以下の行のうち、文字列「introduces」を含む行の数を示してください。数値のみで答えてください。
● ● ● ● ●
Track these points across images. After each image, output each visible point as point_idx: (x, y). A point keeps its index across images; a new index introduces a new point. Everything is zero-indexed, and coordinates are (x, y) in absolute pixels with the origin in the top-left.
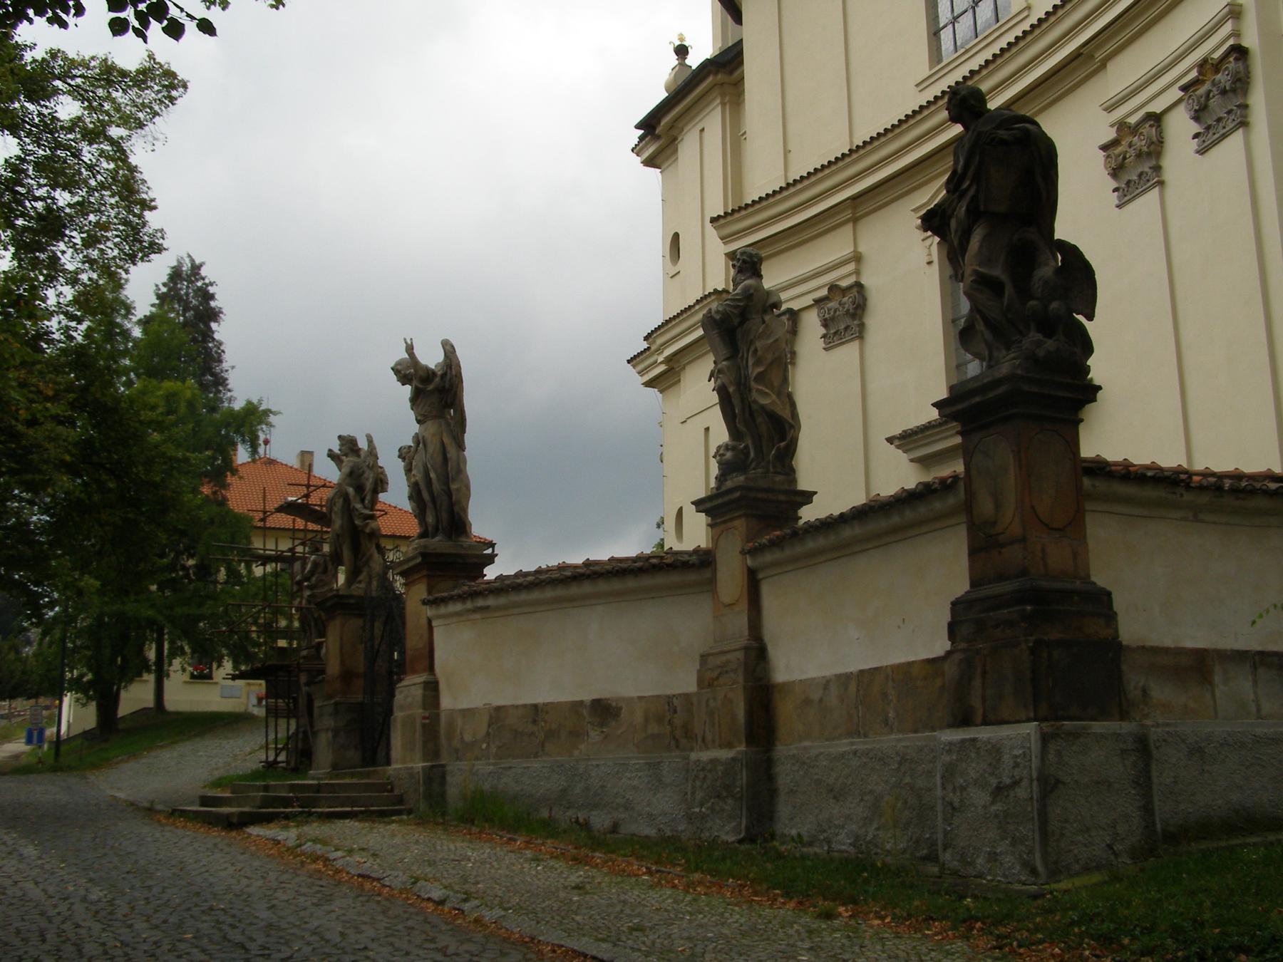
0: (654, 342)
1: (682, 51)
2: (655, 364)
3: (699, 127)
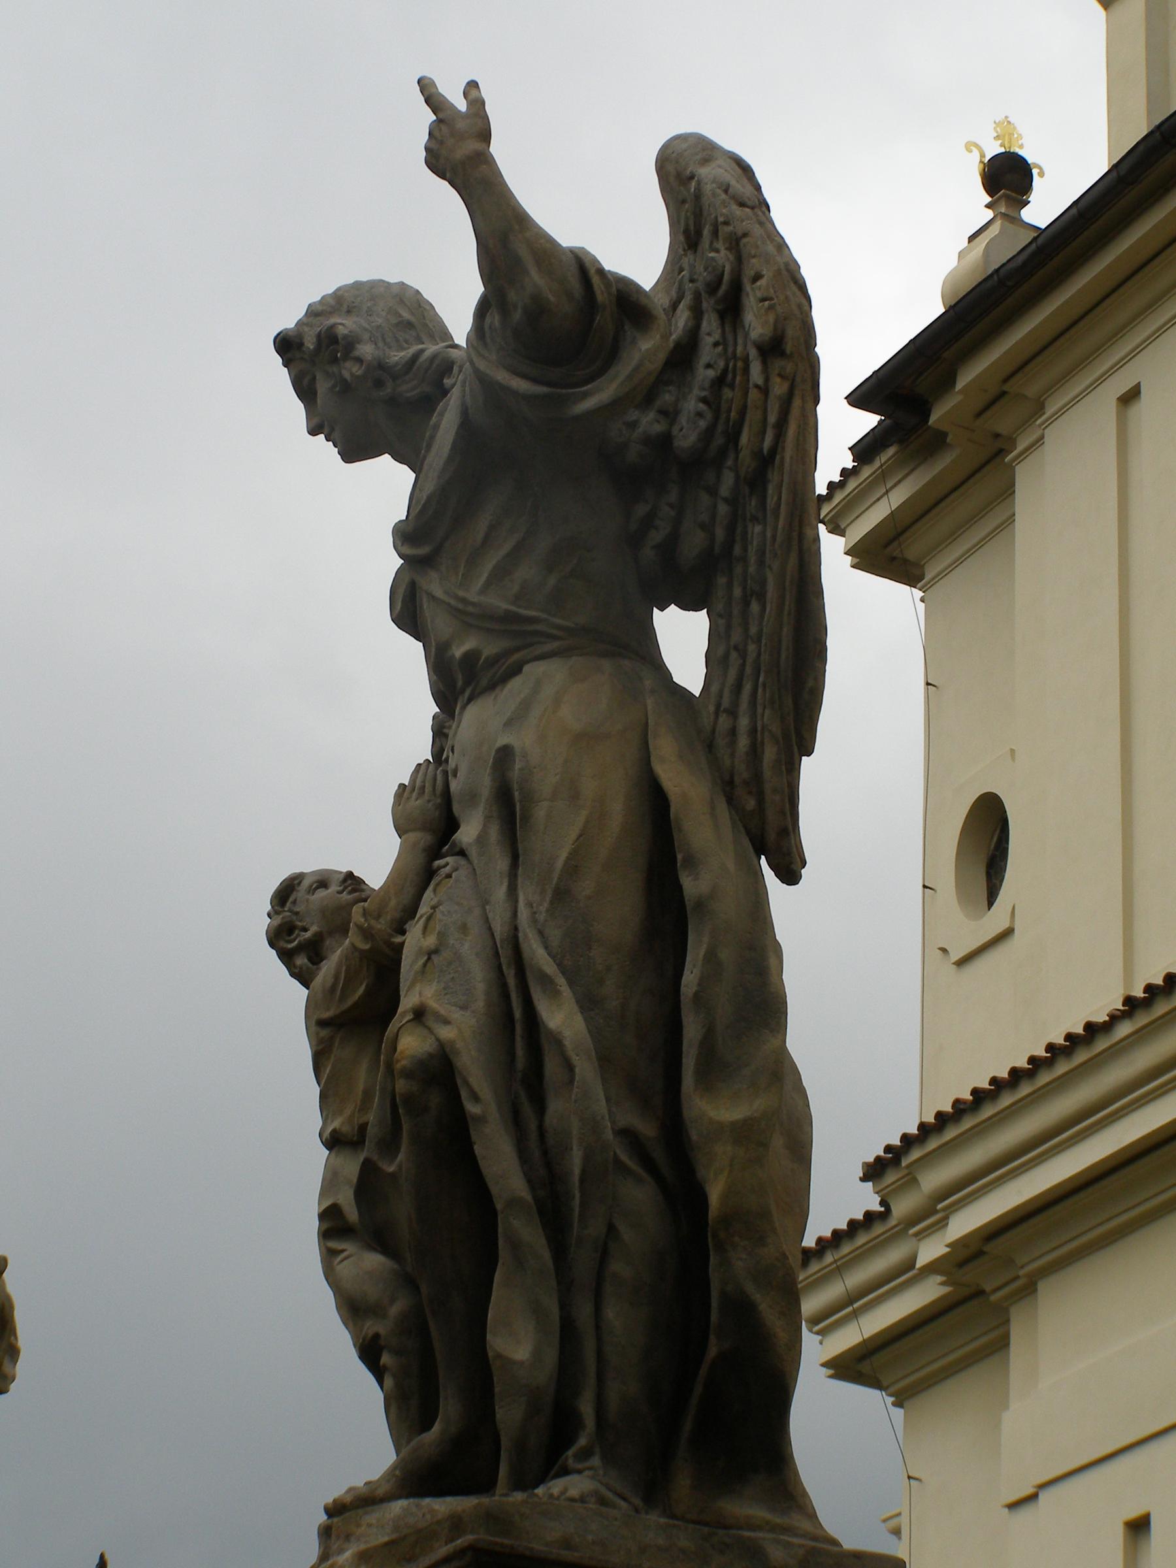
● ● ● ● ●
__解答全文__.
1